EXTRACTED RECORDS Start Marker

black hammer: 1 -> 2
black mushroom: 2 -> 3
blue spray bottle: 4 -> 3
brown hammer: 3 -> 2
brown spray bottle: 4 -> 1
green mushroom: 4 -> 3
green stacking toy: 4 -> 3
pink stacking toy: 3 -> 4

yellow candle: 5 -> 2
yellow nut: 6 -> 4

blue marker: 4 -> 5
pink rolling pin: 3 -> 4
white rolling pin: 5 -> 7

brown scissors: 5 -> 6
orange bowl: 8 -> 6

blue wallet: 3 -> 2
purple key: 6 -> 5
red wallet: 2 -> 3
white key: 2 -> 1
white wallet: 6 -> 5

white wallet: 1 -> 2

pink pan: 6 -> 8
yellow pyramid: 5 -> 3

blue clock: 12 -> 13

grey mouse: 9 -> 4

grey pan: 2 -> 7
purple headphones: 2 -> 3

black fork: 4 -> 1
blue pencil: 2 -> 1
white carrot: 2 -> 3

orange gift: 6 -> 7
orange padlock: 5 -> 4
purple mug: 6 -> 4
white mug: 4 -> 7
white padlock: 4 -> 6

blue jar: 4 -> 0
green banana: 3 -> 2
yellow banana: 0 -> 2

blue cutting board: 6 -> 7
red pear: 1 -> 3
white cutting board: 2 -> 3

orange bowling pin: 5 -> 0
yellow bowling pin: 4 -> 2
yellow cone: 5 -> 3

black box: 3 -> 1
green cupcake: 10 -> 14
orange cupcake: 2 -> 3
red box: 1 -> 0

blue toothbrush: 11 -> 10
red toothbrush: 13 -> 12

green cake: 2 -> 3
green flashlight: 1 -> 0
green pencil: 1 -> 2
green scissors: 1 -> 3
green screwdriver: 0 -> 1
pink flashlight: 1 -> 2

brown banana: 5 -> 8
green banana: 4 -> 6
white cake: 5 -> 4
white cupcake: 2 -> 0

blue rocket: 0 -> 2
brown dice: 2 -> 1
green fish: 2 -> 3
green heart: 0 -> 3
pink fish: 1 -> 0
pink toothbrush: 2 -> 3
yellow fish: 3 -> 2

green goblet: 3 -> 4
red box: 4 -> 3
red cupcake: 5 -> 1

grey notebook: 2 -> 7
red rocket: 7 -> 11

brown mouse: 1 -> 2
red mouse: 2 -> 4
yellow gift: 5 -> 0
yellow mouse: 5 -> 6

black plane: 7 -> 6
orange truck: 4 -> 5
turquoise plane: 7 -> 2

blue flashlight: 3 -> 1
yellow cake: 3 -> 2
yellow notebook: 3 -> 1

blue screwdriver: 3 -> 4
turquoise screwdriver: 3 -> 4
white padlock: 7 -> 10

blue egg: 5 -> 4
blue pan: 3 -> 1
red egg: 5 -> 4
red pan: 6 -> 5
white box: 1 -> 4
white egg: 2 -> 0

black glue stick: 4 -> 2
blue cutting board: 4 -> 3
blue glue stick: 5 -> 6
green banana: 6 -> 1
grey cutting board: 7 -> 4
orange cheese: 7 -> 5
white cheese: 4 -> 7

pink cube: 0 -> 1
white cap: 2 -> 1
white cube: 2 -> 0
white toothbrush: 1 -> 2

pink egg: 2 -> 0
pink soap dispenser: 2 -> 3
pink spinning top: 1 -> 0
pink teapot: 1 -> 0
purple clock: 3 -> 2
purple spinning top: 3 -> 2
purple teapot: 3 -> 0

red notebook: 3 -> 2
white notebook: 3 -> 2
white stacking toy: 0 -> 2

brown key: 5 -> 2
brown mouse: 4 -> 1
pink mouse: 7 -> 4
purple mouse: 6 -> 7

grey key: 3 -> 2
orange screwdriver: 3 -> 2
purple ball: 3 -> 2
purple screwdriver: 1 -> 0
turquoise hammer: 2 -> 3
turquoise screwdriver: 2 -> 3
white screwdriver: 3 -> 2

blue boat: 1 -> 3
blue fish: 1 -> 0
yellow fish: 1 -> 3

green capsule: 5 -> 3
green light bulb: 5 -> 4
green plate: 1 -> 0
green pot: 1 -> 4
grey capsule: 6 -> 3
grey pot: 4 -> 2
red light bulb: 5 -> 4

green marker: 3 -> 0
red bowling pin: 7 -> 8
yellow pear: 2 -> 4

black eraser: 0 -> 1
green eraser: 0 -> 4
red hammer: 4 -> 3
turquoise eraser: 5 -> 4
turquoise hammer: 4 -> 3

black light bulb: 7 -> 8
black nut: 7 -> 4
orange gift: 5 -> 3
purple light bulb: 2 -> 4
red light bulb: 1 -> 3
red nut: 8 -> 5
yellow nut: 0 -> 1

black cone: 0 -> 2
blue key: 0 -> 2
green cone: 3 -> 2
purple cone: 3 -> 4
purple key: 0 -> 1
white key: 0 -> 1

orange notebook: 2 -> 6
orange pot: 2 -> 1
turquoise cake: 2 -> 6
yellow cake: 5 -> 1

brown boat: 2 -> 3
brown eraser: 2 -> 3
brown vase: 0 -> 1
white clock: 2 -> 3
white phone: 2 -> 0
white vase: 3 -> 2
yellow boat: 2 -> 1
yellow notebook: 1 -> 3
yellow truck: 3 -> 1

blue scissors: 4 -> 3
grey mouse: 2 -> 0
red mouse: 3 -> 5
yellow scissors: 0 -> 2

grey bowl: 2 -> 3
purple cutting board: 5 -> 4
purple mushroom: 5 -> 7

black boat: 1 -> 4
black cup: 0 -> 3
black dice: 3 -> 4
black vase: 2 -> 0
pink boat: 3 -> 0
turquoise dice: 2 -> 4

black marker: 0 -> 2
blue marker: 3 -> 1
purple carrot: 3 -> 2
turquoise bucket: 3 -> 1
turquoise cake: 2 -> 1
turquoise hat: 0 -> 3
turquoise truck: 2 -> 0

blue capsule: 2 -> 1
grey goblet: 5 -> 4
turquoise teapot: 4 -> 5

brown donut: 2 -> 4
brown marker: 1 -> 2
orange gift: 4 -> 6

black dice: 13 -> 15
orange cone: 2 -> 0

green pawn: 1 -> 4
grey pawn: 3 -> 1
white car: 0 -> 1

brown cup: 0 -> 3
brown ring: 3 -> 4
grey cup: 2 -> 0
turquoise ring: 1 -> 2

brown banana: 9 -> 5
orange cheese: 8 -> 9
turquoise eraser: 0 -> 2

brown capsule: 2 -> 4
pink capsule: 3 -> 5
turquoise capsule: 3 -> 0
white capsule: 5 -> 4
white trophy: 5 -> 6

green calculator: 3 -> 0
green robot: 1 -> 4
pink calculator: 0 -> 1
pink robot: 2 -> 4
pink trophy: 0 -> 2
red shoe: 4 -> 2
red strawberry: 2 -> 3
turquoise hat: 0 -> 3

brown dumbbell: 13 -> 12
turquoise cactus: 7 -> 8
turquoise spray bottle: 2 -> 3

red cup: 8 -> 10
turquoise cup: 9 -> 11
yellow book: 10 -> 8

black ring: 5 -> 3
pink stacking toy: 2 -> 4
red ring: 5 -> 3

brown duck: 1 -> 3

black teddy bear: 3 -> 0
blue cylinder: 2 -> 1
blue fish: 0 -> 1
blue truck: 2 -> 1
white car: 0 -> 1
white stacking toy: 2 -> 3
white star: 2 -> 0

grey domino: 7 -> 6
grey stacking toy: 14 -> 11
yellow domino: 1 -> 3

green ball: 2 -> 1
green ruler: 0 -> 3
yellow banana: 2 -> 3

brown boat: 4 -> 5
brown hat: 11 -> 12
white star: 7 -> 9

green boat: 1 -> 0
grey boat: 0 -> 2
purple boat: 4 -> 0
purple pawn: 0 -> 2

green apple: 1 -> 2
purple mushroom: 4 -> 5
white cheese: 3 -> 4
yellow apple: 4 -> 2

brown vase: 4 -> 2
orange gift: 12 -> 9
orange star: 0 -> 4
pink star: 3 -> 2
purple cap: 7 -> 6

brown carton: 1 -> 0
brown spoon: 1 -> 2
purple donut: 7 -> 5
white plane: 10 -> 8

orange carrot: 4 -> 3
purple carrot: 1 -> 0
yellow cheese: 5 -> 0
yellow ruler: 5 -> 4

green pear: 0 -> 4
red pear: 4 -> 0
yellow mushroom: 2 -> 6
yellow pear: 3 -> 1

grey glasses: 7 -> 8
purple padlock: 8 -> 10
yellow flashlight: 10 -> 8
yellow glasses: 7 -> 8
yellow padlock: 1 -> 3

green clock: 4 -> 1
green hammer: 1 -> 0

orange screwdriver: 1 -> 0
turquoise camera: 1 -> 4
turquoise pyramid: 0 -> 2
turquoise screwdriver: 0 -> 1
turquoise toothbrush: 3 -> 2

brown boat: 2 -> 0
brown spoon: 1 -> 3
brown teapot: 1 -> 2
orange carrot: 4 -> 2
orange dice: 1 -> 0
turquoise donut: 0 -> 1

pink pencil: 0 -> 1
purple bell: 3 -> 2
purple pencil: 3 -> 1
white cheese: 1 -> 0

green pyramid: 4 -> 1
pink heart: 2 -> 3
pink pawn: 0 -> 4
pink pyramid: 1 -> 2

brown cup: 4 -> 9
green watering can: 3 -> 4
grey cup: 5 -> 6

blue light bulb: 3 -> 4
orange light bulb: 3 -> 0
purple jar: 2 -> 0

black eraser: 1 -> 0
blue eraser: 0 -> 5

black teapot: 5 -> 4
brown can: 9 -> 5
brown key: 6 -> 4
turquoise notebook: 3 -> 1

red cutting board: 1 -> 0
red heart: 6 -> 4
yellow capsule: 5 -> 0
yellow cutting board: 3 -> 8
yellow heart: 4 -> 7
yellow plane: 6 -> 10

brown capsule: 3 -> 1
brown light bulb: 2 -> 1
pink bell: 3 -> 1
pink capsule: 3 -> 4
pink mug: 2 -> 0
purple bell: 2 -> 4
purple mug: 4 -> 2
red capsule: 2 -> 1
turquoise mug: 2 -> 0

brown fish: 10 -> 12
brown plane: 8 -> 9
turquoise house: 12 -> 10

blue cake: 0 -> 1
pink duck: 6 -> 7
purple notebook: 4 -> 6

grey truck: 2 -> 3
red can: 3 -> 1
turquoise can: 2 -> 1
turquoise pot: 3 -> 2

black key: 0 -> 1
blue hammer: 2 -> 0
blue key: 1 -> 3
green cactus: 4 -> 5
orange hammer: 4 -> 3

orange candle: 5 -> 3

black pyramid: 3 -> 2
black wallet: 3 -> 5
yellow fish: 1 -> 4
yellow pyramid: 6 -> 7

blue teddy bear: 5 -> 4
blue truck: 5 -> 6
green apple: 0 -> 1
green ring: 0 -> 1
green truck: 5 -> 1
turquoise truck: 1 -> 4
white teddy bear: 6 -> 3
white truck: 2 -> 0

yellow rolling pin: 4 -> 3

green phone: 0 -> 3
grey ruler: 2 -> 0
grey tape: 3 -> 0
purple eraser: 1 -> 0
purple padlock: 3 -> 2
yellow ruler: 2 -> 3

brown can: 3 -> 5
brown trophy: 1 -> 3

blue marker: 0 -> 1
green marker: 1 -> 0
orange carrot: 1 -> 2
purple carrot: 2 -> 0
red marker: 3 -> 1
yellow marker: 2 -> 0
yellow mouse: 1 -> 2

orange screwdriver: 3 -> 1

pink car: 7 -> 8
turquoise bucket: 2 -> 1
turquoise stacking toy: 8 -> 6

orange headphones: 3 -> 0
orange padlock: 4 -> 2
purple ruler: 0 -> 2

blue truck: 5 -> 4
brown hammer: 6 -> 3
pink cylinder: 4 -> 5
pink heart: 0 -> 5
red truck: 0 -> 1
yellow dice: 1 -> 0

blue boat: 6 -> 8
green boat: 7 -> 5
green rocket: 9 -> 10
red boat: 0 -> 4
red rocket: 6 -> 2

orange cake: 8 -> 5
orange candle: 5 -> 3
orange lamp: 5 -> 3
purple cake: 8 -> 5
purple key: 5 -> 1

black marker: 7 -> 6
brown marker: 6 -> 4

EXTRACTED RECORDS End Marker

» EXERCISE REQUIREMENTS: Please retype exactly the line containing "red marker: 3 -> 1" and each line after it to the end of the records, and nothing more.

» ANSWER BOX:
red marker: 3 -> 1
yellow marker: 2 -> 0
yellow mouse: 1 -> 2

orange screwdriver: 3 -> 1

pink car: 7 -> 8
turquoise bucket: 2 -> 1
turquoise stacking toy: 8 -> 6

orange headphones: 3 -> 0
orange padlock: 4 -> 2
purple ruler: 0 -> 2

blue truck: 5 -> 4
brown hammer: 6 -> 3
pink cylinder: 4 -> 5
pink heart: 0 -> 5
red truck: 0 -> 1
yellow dice: 1 -> 0

blue boat: 6 -> 8
green boat: 7 -> 5
green rocket: 9 -> 10
red boat: 0 -> 4
red rocket: 6 -> 2

orange cake: 8 -> 5
orange candle: 5 -> 3
orange lamp: 5 -> 3
purple cake: 8 -> 5
purple key: 5 -> 1

black marker: 7 -> 6
brown marker: 6 -> 4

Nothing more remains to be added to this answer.